WORK TO BE COMPLETED:
Please take the lines from the one holding "C8: 15nF (STG, VB) -> 6.8uF (STG, VB)" through the one holding "SW3: switch (GND, RESET)" in the data below and copy them exactly.

[Source records]
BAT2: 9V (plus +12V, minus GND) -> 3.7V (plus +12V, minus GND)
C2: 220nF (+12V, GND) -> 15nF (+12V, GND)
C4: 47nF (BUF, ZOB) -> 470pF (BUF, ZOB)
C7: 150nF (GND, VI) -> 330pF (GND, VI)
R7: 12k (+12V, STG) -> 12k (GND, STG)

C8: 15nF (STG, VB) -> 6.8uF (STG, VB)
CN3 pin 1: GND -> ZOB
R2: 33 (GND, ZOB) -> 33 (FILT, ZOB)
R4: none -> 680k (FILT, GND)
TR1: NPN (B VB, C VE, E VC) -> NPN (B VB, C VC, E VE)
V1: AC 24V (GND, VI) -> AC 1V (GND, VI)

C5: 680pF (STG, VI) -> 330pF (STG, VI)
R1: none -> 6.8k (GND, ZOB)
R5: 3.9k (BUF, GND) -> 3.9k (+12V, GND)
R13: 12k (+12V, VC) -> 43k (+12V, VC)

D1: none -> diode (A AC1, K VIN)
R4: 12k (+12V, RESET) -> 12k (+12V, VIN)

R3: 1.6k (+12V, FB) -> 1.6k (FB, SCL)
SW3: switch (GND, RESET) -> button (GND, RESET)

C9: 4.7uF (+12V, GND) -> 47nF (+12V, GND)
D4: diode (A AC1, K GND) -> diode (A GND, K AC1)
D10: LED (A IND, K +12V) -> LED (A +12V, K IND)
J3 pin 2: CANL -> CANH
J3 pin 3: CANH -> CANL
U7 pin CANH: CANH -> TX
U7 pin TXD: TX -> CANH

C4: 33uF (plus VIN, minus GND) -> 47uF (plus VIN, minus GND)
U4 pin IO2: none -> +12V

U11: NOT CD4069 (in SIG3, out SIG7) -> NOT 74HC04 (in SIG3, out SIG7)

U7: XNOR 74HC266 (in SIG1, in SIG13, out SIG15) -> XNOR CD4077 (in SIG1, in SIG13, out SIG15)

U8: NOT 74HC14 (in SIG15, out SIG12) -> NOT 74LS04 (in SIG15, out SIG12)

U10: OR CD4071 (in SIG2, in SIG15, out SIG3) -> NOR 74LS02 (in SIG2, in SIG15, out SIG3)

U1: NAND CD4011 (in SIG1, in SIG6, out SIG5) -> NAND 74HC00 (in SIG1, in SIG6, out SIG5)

EXERCISE RESPONSE:
C8: 15nF (STG, VB) -> 6.8uF (STG, VB)
CN3 pin 1: GND -> ZOB
R2: 33 (GND, ZOB) -> 33 (FILT, ZOB)
R4: none -> 680k (FILT, GND)
TR1: NPN (B VB, C VE, E VC) -> NPN (B VB, C VC, E VE)
V1: AC 24V (GND, VI) -> AC 1V (GND, VI)

C5: 680pF (STG, VI) -> 330pF (STG, VI)
R1: none -> 6.8k (GND, ZOB)
R5: 3.9k (BUF, GND) -> 3.9k (+12V, GND)
R13: 12k (+12V, VC) -> 43k (+12V, VC)

D1: none -> diode (A AC1, K VIN)
R4: 12k (+12V, RESET) -> 12k (+12V, VIN)

R3: 1.6k (+12V, FB) -> 1.6k (FB, SCL)
SW3: switch (GND, RESET) -> button (GND, RESET)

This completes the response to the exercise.